Object transformation records ->
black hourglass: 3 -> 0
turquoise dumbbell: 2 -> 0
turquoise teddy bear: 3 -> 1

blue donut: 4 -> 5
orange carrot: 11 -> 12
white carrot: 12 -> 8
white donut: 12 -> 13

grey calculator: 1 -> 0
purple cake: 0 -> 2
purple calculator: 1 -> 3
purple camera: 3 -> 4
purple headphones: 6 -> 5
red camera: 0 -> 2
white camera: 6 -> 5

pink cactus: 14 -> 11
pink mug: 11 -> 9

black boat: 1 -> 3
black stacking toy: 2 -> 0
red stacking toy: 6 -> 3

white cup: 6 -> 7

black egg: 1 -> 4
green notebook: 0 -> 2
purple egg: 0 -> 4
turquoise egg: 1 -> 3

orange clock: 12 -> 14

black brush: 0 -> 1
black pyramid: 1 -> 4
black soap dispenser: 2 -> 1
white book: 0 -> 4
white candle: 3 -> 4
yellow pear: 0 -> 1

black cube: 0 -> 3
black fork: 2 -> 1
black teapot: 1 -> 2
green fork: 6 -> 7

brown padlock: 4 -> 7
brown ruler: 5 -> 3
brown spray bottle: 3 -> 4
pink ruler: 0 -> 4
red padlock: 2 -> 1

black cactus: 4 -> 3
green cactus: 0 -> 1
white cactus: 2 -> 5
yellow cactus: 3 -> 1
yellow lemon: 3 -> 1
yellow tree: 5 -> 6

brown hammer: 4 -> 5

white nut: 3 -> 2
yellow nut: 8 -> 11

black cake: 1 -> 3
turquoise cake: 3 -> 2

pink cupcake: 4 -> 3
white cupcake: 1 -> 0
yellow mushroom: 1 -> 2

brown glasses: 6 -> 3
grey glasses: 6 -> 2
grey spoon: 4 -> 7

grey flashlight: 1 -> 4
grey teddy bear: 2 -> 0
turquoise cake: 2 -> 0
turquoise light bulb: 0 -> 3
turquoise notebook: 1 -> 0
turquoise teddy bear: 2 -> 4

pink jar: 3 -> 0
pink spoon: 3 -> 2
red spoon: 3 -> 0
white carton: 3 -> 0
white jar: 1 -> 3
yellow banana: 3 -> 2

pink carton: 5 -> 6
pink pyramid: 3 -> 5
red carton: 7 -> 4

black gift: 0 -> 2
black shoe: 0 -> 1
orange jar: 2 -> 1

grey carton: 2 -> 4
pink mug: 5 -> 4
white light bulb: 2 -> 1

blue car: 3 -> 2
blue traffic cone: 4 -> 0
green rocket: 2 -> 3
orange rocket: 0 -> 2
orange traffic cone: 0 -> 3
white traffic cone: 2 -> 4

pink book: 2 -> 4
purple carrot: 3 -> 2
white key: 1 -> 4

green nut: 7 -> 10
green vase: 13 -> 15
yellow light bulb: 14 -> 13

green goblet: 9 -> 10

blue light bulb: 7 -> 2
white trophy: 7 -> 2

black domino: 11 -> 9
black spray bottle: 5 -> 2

Exercise prompt -> In the records above, find the line with "black cake: 1 -> 3"; write out exactly that line and each one after it, stopping after the line with "turquoise notebook: 1 -> 0".

Response for this exercise ->
black cake: 1 -> 3
turquoise cake: 3 -> 2

pink cupcake: 4 -> 3
white cupcake: 1 -> 0
yellow mushroom: 1 -> 2

brown glasses: 6 -> 3
grey glasses: 6 -> 2
grey spoon: 4 -> 7

grey flashlight: 1 -> 4
grey teddy bear: 2 -> 0
turquoise cake: 2 -> 0
turquoise light bulb: 0 -> 3
turquoise notebook: 1 -> 0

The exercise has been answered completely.